- **Aim of the task**: Within these entries, which lines include the string "weiß"? Copy each one.

- **Given records**:
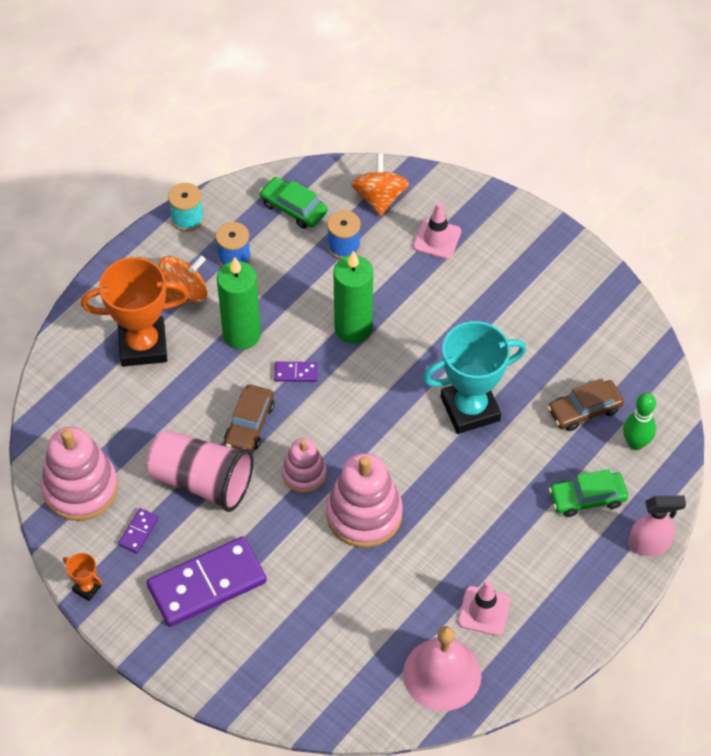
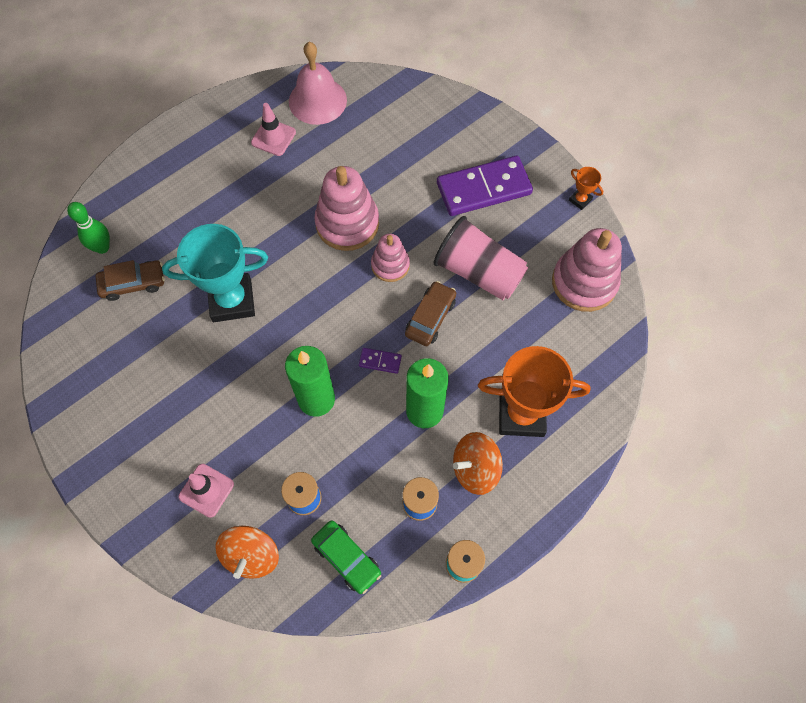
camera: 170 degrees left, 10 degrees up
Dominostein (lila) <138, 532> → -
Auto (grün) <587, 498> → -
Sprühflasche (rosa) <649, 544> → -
* * *
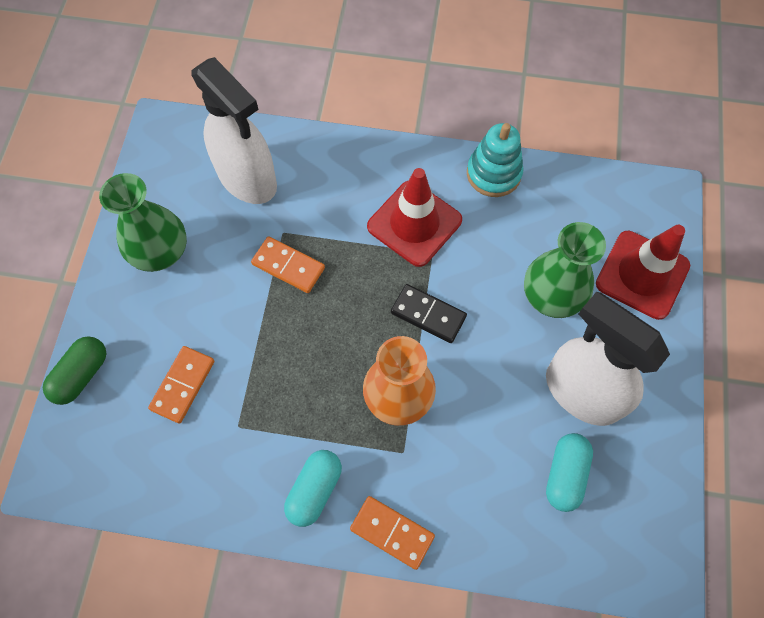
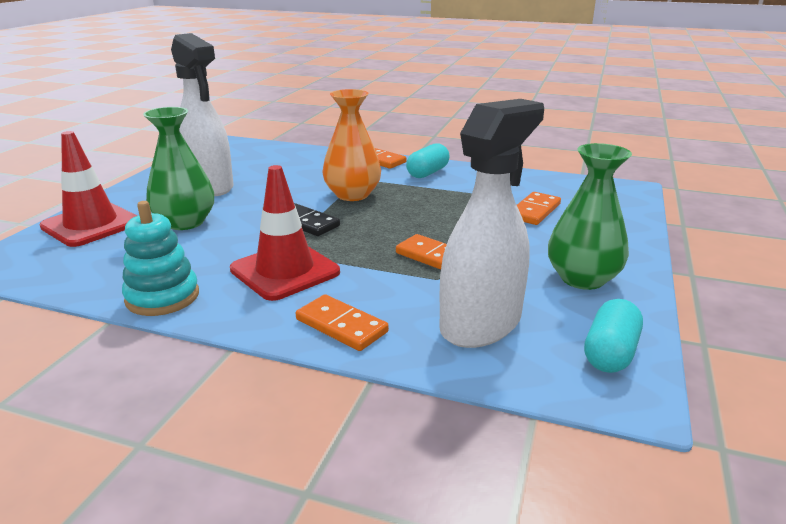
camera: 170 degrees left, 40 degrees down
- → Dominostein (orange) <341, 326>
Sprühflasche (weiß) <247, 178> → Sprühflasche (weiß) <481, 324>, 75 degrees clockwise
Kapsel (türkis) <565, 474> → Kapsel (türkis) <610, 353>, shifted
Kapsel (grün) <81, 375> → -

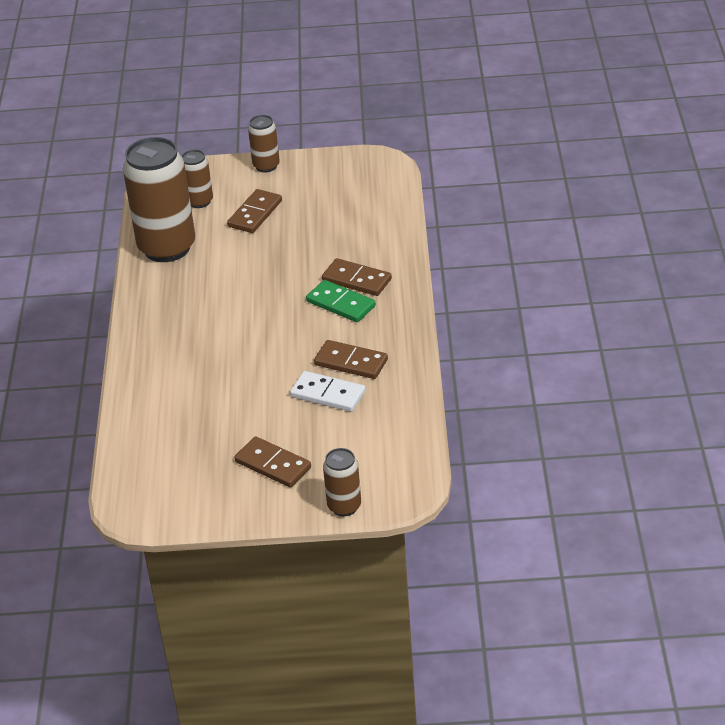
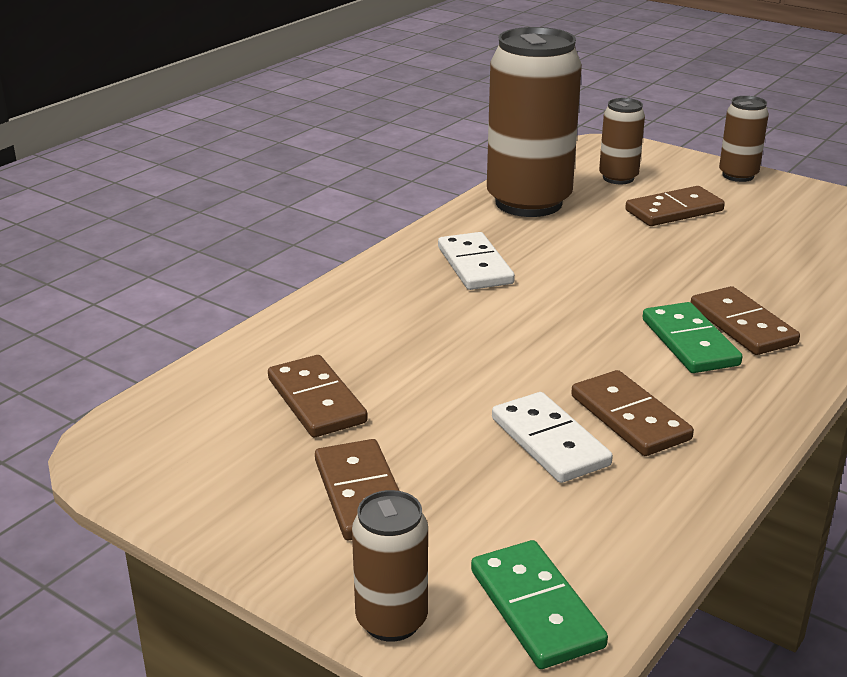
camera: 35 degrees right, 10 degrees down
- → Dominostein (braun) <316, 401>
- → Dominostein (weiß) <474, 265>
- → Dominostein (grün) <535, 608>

- **Result of the exercise**:
Sprühflasche (weiß) <247, 178> → Sprühflasche (weiß) <481, 324>, 75 degrees clockwise
- → Dominostein (weiß) <474, 265>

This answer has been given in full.